### Exercise objective
Lines with the word "down" are the ones wanted. Copy each of them from the entries below.

Scene image comparisons
"""

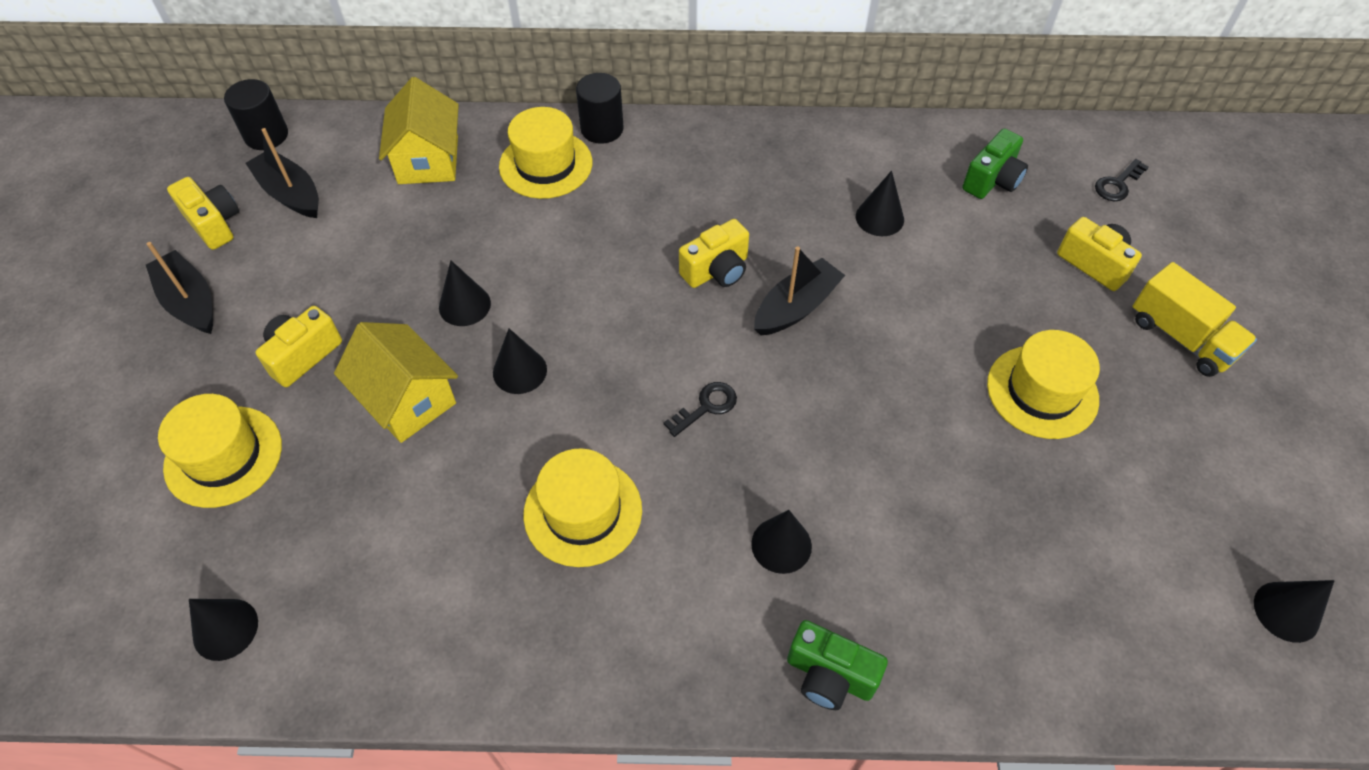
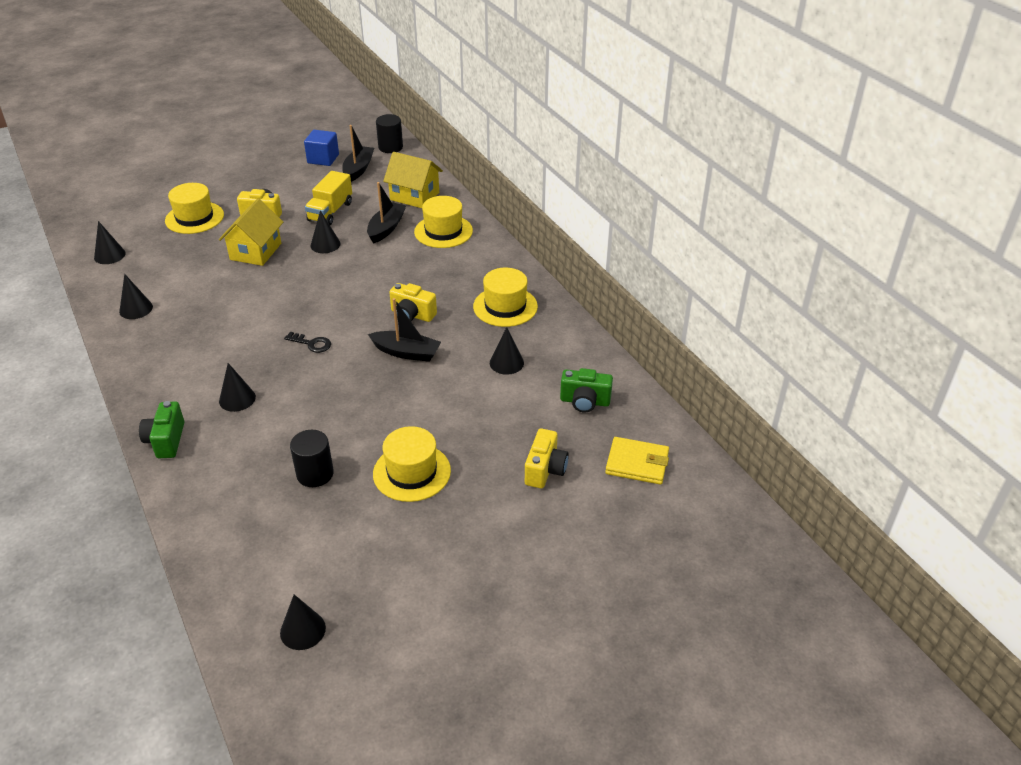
camera: 60 degrees right, 15 degrees down
(190, 302) = (273, 173): black boat -> black boat (386, 228)
(214, 224) = (323, 159): yellow camera -> blue cube
(428, 160) = (414, 196): yellow house -> yellow house turned 60 degrees clockwise
(519, 371) = (295, 276): black cone -> black cone (136, 309)
(583, 512) = (221, 327): yellow hat -> yellow hat (505, 306)
(602, 129) = (488, 239): black cylinder -> black cylinder (315, 474)
(1118, 184) = (637, 463): black key -> yellow wallet
(1181, 337) = (508, 529): yellow truck -> yellow truck (330, 212)

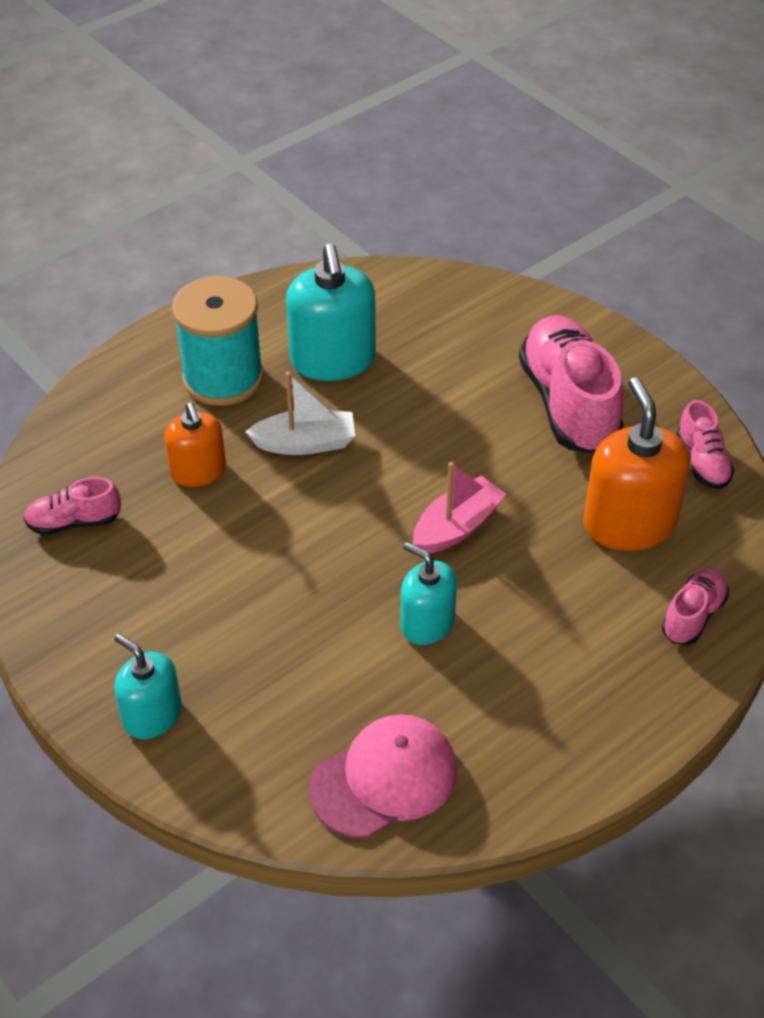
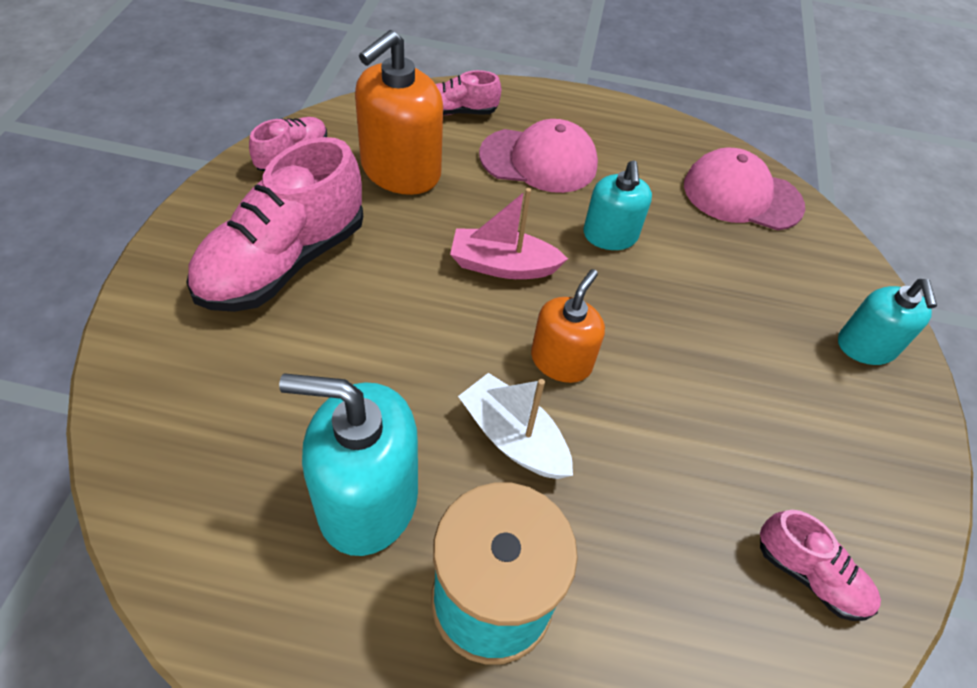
camera: 135 degrees left, 5 degrees up
(198, 471) = (638, 509): orange soap dispenser -> orange soap dispenser (561, 361)
(333, 359) = (367, 500): turquoise soap dispenser -> turquoise soap dispenser turned 120 degrees counterclockwise
(568, 636) = (539, 160): none -> pink cap

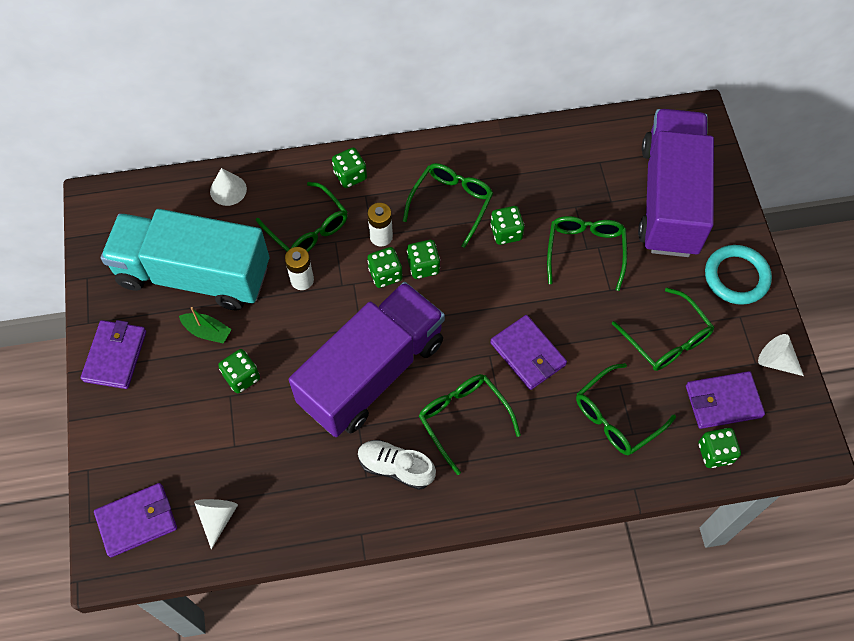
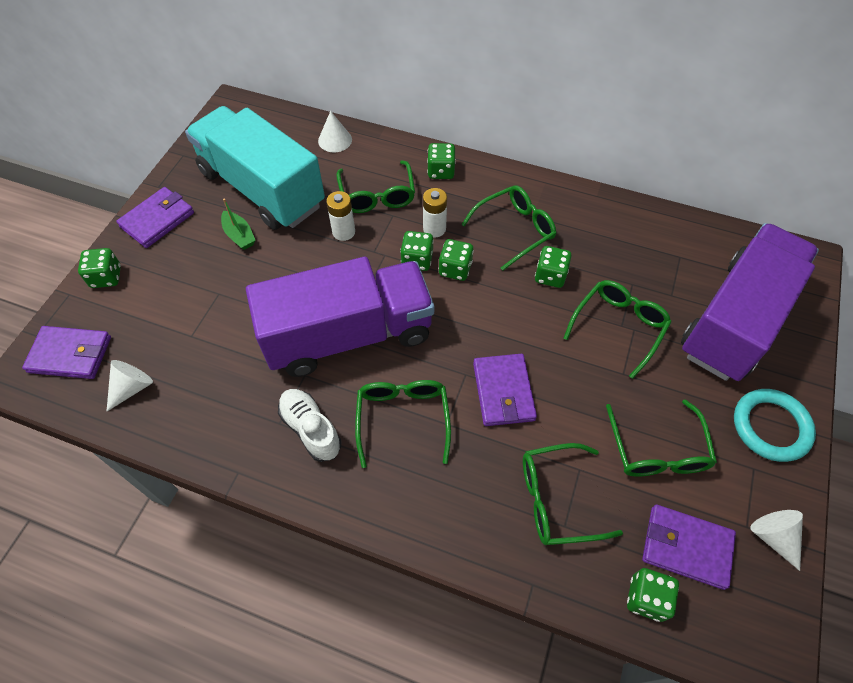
camera: 30 degrees right, 5 degrees down
(242, 377) = (239, 283): green dice -> green dice (106, 277)

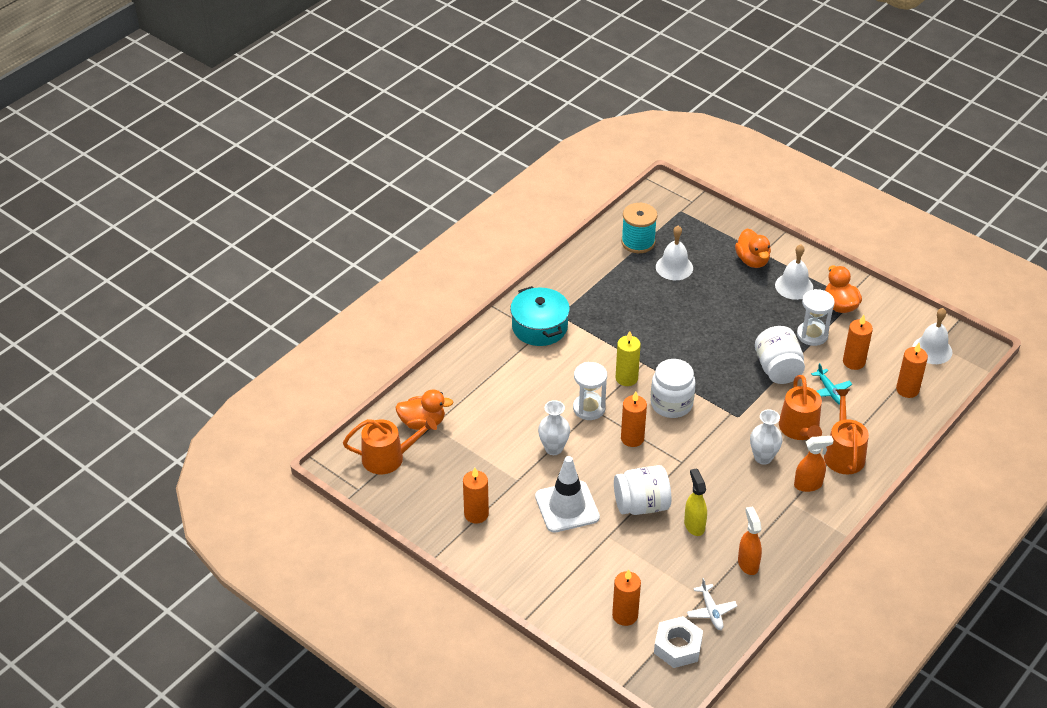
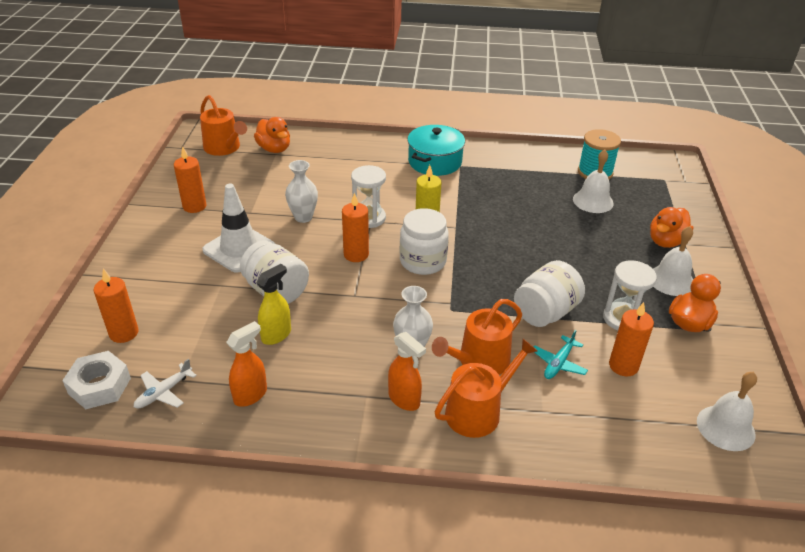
camera: 55 degrees right, 5 degrees down
(907, 390) = (636, 430): orange candle -> none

"""

### Response
camera: 60 degrees right, 15 degrees down
camera: 30 degrees right, 5 degrees down
camera: 55 degrees right, 5 degrees down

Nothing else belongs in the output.